**Task objective:**
Scan the entries for the word "yellow", and copy every line where it appears.
--- Exercise materials Enclosed Below ---
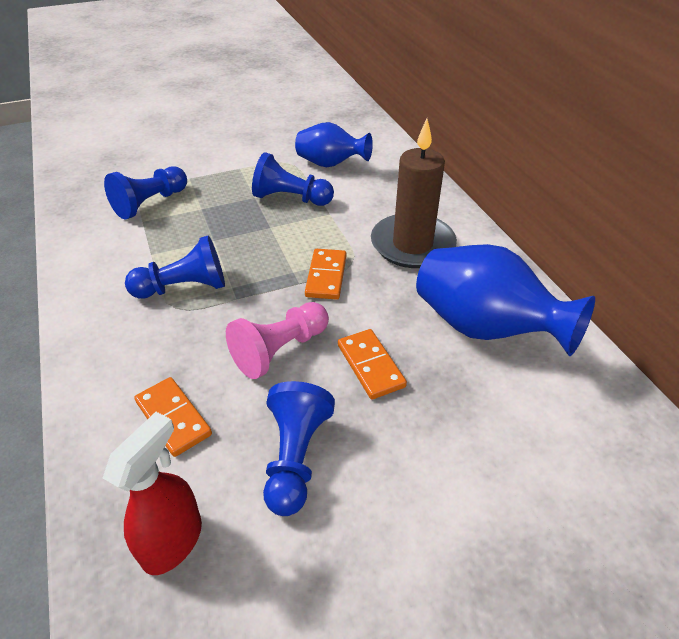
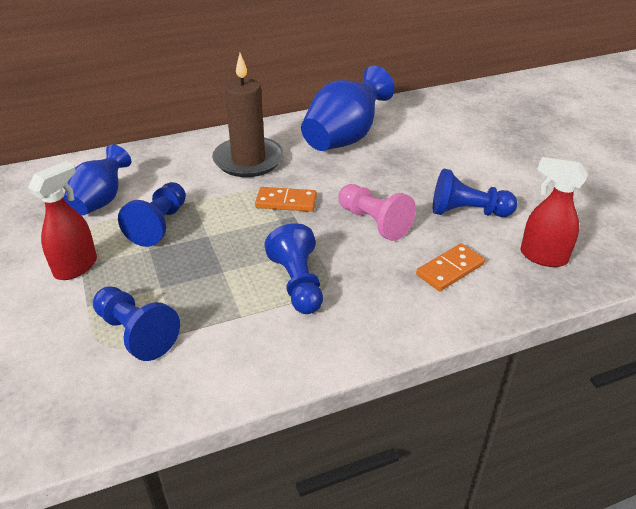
camera: 90 degrees left, 5 degrees down
(238, 166) = (76, 267): none -> red spray bottle
(370, 366) = (384, 183): orange domino -> none

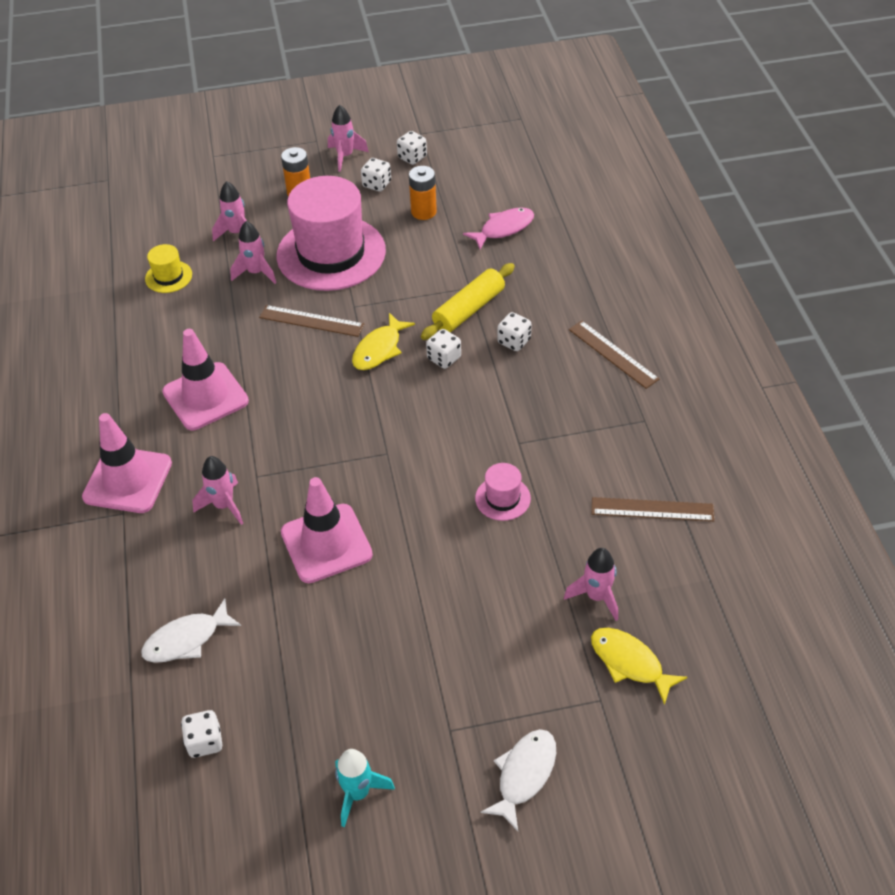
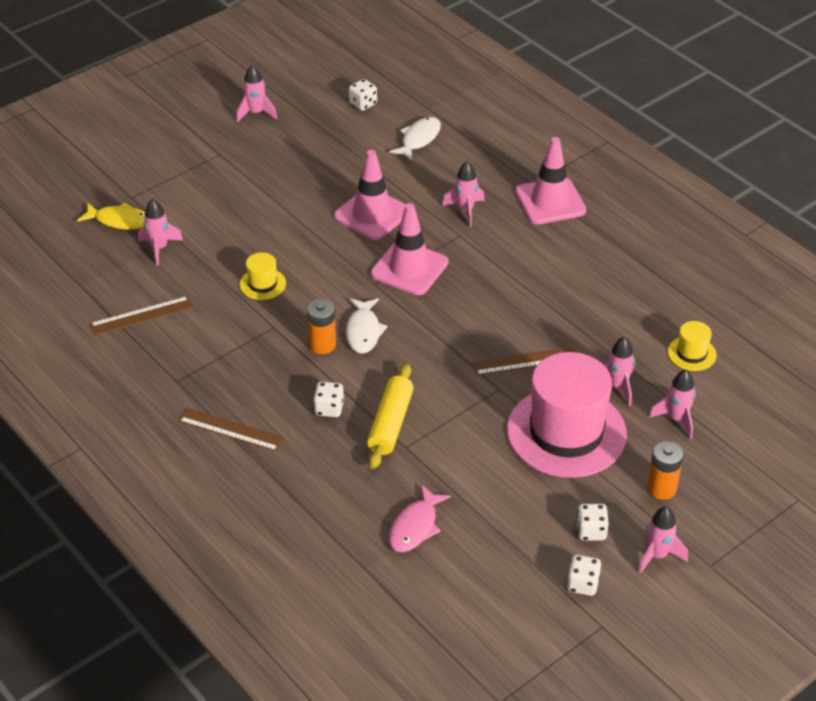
camera: 150 degrees right, 5 degrees down
(205, 396) = (553, 272): pink traffic cone -> pink traffic cone (409, 268)
(358, 793) = (256, 113): turquoise rocket -> pink rocket
(379, 349) = (444, 358): yellow fish -> none
(423, 212) = (513, 515): orange battery -> orange battery (322, 345)
(444, 358) = (381, 371): white dice -> none
(502, 498) = (262, 284): pink hat -> yellow hat
(524, 775) = (162, 150): white fish -> white fish (363, 331)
--- End of Enclosed Exercise materials ---
**Exercise response:**
(379, 349) = (444, 358): yellow fish -> none
(502, 498) = (262, 284): pink hat -> yellow hat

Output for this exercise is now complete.